What to work on
Lines from the line with "(381, 365) = (420, 189): purple" to the line with "(493, 221) = (448, 162): black" in the entries below, and only those, must be output exactly, with both ends included.
== Segment start ==
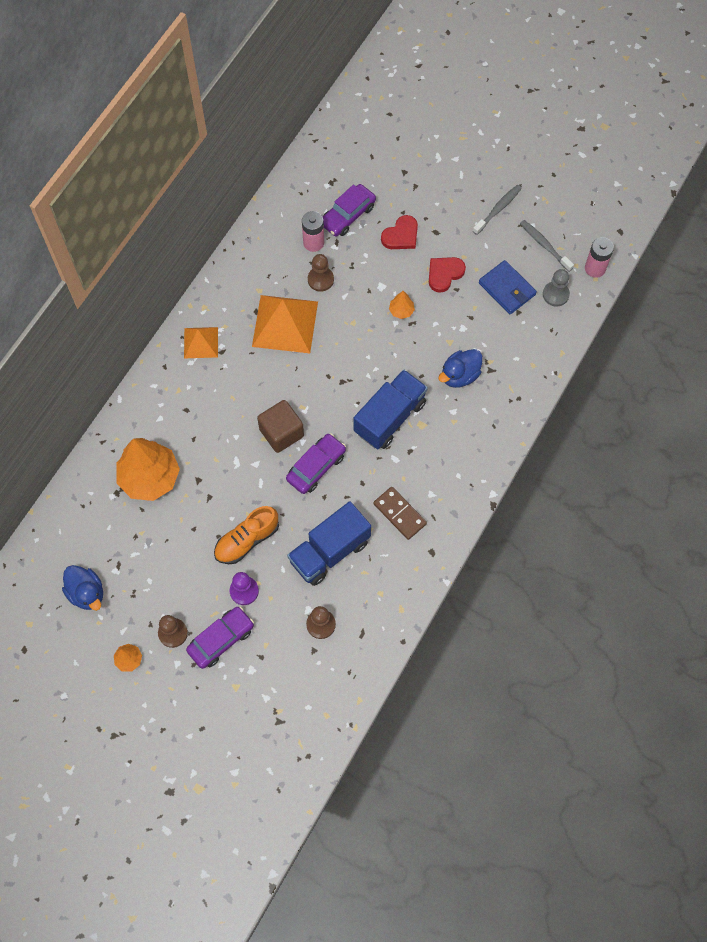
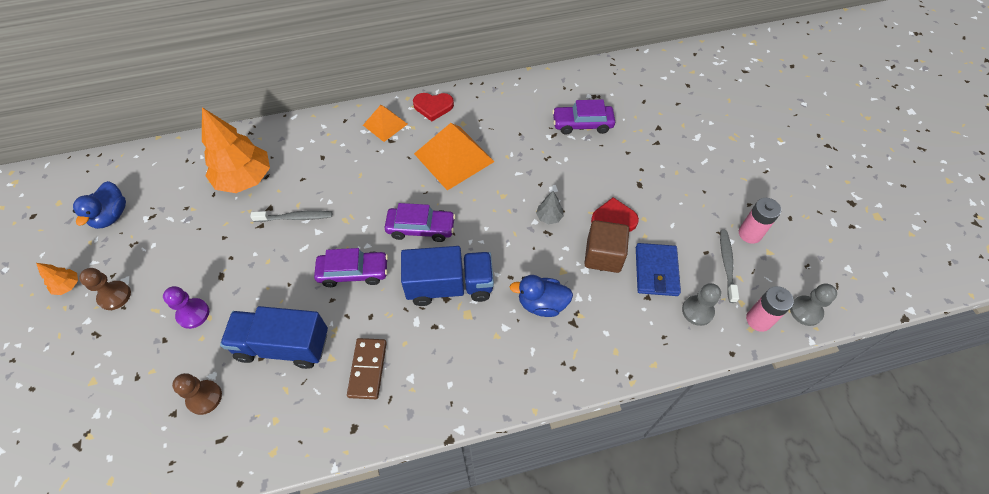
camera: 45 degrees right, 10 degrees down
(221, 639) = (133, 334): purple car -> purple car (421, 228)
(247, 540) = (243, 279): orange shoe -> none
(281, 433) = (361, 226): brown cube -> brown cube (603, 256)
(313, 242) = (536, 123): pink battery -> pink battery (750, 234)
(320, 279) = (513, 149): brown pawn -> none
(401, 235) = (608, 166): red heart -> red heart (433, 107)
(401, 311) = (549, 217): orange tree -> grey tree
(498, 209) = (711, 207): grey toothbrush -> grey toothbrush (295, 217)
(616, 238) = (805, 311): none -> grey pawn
== Segment end ==
== Segment start ==
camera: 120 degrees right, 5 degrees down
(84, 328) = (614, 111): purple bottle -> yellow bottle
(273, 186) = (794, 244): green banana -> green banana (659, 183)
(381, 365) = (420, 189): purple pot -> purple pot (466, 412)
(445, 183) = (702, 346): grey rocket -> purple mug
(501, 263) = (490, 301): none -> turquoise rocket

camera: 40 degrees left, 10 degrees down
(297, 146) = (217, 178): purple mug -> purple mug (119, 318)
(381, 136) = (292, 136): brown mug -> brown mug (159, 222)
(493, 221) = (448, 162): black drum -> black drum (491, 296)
== Segment end ==
Solution
(381, 365) = (420, 189): purple pot -> purple pot (466, 412)
(445, 183) = (702, 346): grey rocket -> purple mug
(501, 263) = (490, 301): none -> turquoise rocket

camera: 40 degrees left, 10 degrees down
(297, 146) = (217, 178): purple mug -> purple mug (119, 318)
(381, 136) = (292, 136): brown mug -> brown mug (159, 222)
(493, 221) = (448, 162): black drum -> black drum (491, 296)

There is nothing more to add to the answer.